Task goal - Nothing but the lines from the start of the entries through the line holding "red line: (91, 34) -> (105, 45), moved" is to be repeated, exactly and with pictures excluded.

———

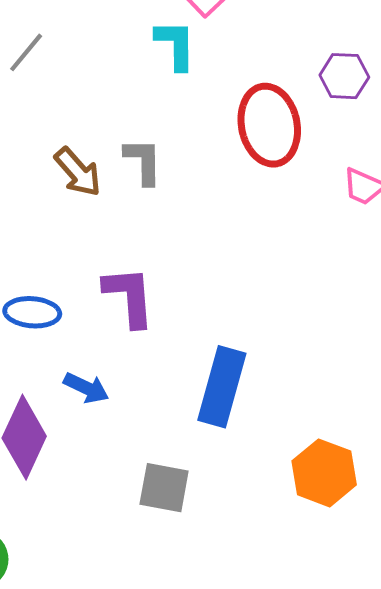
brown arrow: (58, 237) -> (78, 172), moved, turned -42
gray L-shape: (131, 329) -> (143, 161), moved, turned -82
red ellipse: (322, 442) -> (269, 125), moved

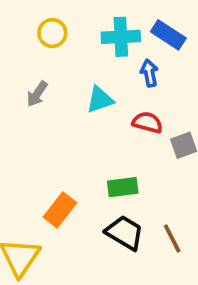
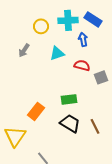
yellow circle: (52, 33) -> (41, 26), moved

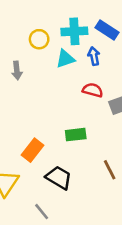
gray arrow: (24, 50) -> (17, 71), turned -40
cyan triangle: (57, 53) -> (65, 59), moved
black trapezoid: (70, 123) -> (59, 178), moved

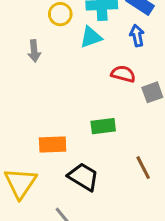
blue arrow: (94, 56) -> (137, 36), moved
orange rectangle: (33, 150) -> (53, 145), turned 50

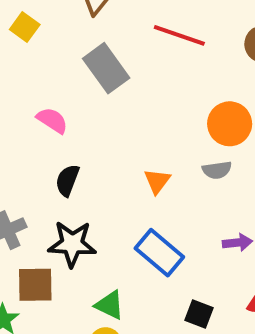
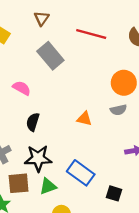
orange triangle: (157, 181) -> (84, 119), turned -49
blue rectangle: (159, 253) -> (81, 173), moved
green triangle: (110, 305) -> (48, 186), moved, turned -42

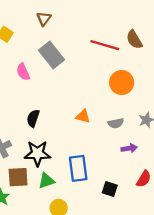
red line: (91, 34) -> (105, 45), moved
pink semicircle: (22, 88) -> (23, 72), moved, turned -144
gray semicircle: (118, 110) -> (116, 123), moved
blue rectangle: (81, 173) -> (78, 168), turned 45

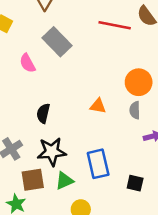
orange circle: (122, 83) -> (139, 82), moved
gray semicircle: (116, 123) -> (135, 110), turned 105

———

Answer to this task -
brown arrow: (58, 237) -> (78, 172), moved, turned -42
gray L-shape: (131, 329) -> (143, 161), moved, turned -82
red ellipse: (322, 442) -> (269, 125), moved

yellow circle: (52, 33) -> (41, 26), moved

gray arrow: (24, 50) -> (17, 71), turned -40
cyan triangle: (57, 53) -> (65, 59), moved
black trapezoid: (70, 123) -> (59, 178), moved

blue arrow: (94, 56) -> (137, 36), moved
orange rectangle: (33, 150) -> (53, 145), turned 50

orange triangle: (157, 181) -> (84, 119), turned -49
blue rectangle: (159, 253) -> (81, 173), moved
green triangle: (110, 305) -> (48, 186), moved, turned -42

red line: (91, 34) -> (105, 45), moved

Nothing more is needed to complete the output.